Materials provided Block Start

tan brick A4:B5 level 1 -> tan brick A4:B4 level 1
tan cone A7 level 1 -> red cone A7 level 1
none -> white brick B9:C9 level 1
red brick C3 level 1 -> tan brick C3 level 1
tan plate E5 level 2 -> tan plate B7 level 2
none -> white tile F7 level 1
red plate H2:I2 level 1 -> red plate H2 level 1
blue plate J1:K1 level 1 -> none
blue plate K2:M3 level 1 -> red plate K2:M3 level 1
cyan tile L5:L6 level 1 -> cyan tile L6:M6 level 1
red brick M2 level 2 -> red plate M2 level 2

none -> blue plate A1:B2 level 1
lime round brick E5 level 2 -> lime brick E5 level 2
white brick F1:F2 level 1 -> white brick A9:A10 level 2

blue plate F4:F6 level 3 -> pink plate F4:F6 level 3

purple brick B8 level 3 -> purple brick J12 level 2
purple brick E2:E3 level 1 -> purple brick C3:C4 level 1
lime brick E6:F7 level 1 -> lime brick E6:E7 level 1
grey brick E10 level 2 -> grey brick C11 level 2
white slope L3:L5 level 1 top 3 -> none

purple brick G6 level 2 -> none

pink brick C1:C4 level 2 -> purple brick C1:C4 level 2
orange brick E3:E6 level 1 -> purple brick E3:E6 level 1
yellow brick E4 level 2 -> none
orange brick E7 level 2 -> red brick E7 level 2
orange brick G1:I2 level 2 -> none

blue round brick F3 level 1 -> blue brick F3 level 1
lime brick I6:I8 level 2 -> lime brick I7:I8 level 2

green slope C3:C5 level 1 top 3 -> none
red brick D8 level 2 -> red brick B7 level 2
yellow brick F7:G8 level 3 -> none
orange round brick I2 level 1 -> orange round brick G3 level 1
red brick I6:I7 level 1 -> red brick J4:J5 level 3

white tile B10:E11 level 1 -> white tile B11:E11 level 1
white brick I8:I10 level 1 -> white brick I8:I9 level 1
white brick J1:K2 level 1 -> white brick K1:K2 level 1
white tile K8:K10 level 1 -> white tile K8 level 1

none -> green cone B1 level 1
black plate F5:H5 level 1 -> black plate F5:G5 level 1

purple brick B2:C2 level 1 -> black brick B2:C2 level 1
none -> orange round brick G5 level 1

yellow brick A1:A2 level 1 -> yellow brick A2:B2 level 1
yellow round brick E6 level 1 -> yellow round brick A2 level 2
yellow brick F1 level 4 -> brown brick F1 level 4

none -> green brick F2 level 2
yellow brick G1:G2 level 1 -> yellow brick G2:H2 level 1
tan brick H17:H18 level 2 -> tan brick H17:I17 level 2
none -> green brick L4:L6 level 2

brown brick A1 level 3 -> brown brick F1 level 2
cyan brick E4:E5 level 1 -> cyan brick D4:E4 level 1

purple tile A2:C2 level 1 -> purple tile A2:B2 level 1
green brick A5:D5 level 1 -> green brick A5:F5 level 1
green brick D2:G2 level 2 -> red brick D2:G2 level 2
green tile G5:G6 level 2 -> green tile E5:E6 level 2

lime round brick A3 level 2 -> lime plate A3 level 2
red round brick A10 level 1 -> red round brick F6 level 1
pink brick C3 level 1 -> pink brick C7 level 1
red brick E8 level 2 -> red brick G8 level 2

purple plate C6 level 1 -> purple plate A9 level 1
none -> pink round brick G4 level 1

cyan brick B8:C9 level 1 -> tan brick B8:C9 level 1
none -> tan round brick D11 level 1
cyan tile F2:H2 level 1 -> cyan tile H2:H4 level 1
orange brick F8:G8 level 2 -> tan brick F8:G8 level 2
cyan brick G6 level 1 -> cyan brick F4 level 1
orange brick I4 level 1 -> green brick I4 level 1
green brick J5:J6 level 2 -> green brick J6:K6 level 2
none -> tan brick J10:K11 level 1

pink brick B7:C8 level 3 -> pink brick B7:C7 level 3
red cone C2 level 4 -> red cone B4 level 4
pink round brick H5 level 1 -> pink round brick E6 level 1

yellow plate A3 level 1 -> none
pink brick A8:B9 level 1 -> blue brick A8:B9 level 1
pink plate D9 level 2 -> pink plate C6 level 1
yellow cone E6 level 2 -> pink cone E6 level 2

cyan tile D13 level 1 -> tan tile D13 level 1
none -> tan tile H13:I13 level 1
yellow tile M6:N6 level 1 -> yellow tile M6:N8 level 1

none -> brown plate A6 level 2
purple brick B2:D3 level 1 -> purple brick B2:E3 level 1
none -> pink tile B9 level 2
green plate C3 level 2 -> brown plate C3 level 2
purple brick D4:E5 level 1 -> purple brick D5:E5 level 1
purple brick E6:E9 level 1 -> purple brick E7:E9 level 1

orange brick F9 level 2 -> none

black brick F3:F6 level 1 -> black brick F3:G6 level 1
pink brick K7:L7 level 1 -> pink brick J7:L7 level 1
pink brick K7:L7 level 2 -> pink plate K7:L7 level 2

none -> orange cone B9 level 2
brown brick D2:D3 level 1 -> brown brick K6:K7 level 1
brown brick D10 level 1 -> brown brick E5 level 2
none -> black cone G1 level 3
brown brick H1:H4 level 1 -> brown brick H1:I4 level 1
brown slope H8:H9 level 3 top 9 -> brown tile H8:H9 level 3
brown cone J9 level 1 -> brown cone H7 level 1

Materials provided Block End

Which lines above hold the string "brown"? Copy each of them.

yellow brick F1 level 4 -> brown brick F1 level 4
brown brick A1 level 3 -> brown brick F1 level 2
none -> brown plate A6 level 2
green plate C3 level 2 -> brown plate C3 level 2
brown brick D2:D3 level 1 -> brown brick K6:K7 level 1
brown brick D10 level 1 -> brown brick E5 level 2
brown brick H1:H4 level 1 -> brown brick H1:I4 level 1
brown slope H8:H9 level 3 top 9 -> brown tile H8:H9 level 3
brown cone J9 level 1 -> brown cone H7 level 1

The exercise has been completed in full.